Stated task:
From the line containing "Mask anything matching" to the end of the listing, write out every line exactly; leave out everything else.

Material supplied:
********************

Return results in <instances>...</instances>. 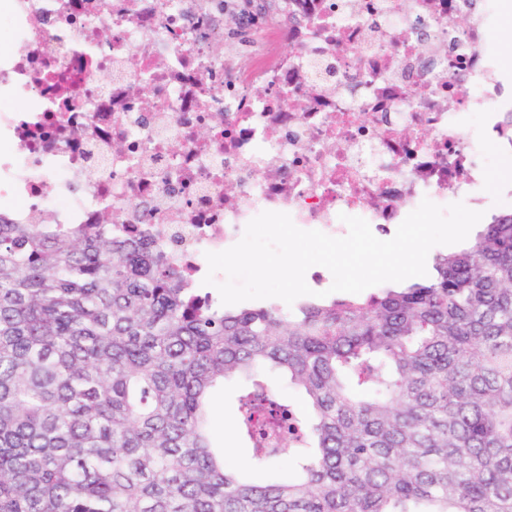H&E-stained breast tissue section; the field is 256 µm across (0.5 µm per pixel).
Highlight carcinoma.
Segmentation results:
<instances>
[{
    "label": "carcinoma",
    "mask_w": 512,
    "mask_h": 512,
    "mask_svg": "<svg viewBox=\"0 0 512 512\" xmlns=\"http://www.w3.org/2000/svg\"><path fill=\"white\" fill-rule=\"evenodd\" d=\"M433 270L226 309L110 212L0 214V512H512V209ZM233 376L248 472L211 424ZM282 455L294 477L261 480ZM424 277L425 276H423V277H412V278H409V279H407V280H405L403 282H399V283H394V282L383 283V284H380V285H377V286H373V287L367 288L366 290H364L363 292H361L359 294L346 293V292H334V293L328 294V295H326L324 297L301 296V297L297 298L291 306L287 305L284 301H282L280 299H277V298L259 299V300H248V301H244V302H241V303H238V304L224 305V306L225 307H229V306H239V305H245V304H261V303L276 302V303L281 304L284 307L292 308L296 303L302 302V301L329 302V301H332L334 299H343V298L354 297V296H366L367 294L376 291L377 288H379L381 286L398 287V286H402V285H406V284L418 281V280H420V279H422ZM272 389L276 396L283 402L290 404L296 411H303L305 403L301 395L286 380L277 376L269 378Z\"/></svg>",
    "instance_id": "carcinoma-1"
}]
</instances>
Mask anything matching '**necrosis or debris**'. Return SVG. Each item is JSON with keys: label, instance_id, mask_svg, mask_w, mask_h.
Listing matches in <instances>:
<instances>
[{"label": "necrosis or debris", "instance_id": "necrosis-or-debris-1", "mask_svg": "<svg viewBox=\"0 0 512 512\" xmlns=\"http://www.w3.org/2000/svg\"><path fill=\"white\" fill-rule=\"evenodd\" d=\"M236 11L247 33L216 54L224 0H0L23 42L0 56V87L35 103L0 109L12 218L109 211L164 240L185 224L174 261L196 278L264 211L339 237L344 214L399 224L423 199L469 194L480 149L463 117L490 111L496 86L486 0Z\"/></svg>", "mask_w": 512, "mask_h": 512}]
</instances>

********************

Answer to this task:
Mask anything matching '**necrosis or debris**'. Return SVG. Each item is JSON with keys: label, instance_id, mask_svg, mask_w, mask_h.
Listing matches in <instances>:
<instances>
[{"label": "necrosis or debris", "instance_id": "necrosis-or-debris-1", "mask_svg": "<svg viewBox=\"0 0 512 512\" xmlns=\"http://www.w3.org/2000/svg\"><path fill=\"white\" fill-rule=\"evenodd\" d=\"M236 11L247 33L216 54L224 0H0L23 42L0 56V87L35 103L0 109L12 218L109 211L164 240L185 224L174 261L196 278L264 211L339 237L344 214L399 224L423 199L469 194L480 149L463 117L490 111L496 86L486 0Z\"/></svg>", "mask_w": 512, "mask_h": 512}]
</instances>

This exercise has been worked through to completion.